*** Opening of The data ***

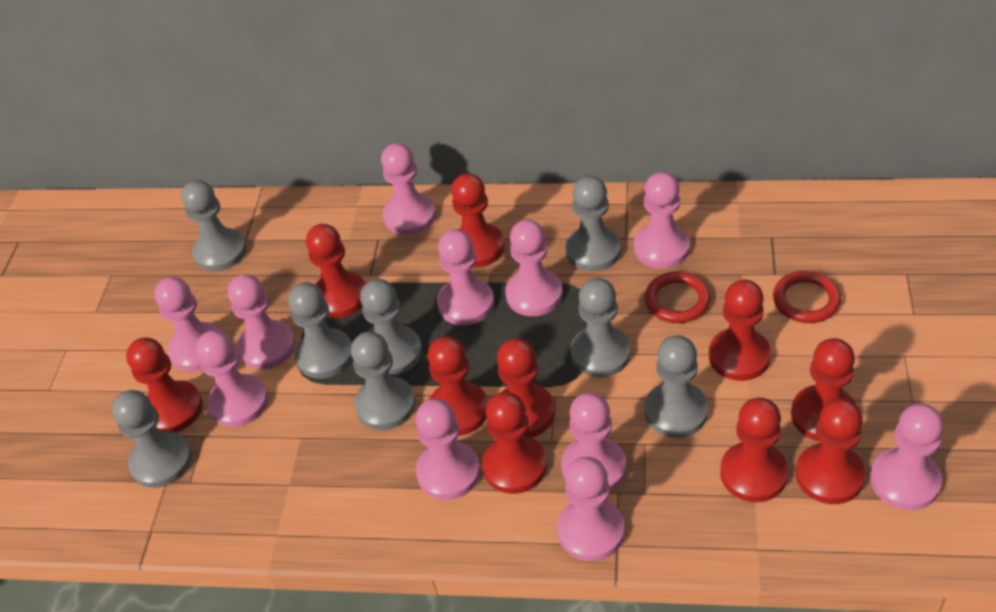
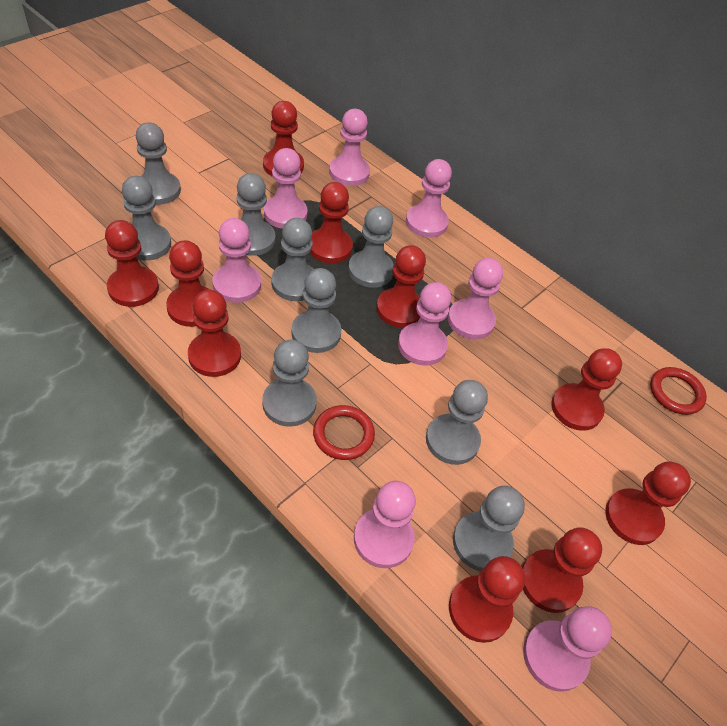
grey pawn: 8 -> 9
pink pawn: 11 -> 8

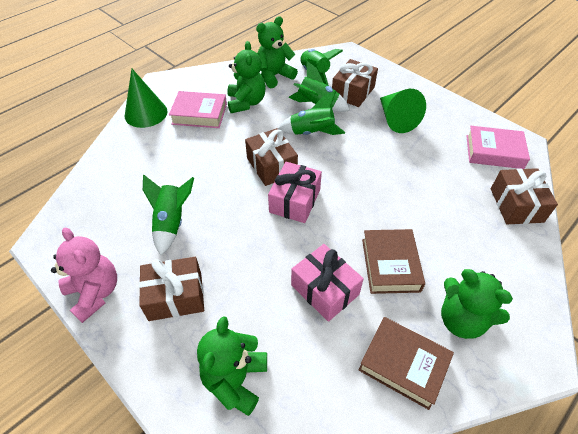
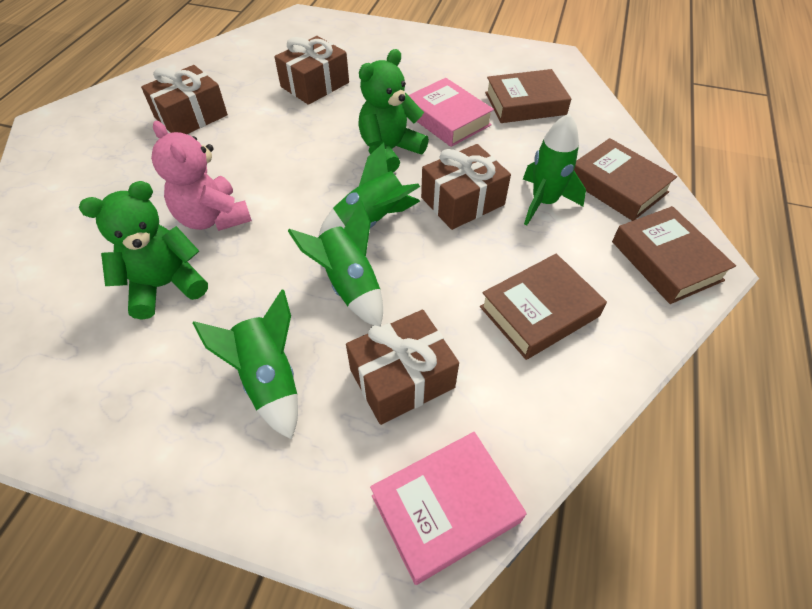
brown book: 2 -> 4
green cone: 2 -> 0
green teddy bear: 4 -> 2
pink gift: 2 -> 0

*** Close of The data ***

§ **Task item**: Once the pictures are set aside, reproduce the records in full and exactly.

§ **Response for this exercise**:
grey pawn: 8 -> 9
pink pawn: 11 -> 8

brown book: 2 -> 4
green cone: 2 -> 0
green teddy bear: 4 -> 2
pink gift: 2 -> 0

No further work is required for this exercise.